● Task objective: Read through the listing below and copy each line in which the word "shoe" occurs.

● Listed records:

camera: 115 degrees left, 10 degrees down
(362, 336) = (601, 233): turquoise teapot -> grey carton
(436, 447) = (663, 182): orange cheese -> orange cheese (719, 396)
...
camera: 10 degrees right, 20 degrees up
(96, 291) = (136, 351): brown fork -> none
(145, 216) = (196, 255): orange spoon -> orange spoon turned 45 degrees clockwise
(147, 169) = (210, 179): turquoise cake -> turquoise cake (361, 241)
...
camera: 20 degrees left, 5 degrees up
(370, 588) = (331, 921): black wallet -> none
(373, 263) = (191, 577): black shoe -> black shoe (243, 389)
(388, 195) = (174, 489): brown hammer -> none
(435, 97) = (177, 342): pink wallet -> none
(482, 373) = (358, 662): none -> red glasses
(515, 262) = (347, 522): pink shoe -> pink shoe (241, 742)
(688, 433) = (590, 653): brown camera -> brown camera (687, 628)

● Answer space:
(373, 263) = (191, 577): black shoe -> black shoe (243, 389)
(515, 262) = (347, 522): pink shoe -> pink shoe (241, 742)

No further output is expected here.